### ACTIVITY
Without the pictures, copy all of the data exactly.

### RAW DATA
....

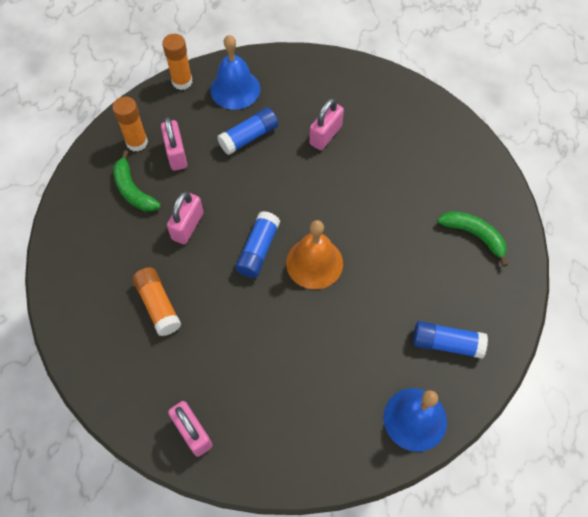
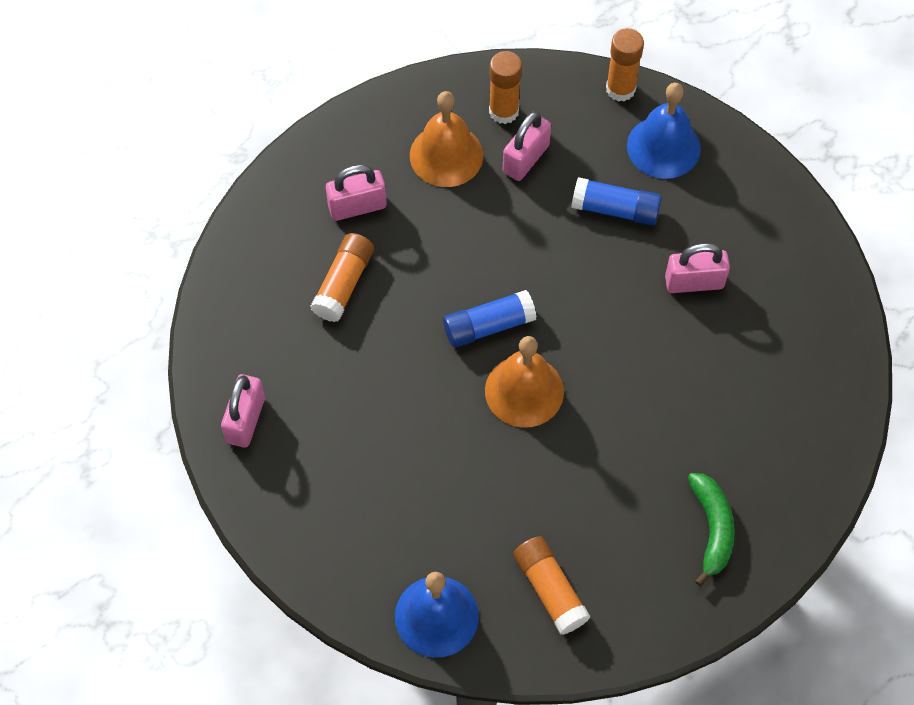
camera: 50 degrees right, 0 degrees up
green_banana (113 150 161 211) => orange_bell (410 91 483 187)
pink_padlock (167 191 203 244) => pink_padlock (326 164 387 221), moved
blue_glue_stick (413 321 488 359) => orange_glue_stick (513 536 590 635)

....

### RESULT
camera: 50 degrees right, 0 degrees up
green_banana (113 150 161 211) => orange_bell (410 91 483 187)
pink_padlock (167 191 203 244) => pink_padlock (326 164 387 221), moved
blue_glue_stick (413 321 488 359) => orange_glue_stick (513 536 590 635)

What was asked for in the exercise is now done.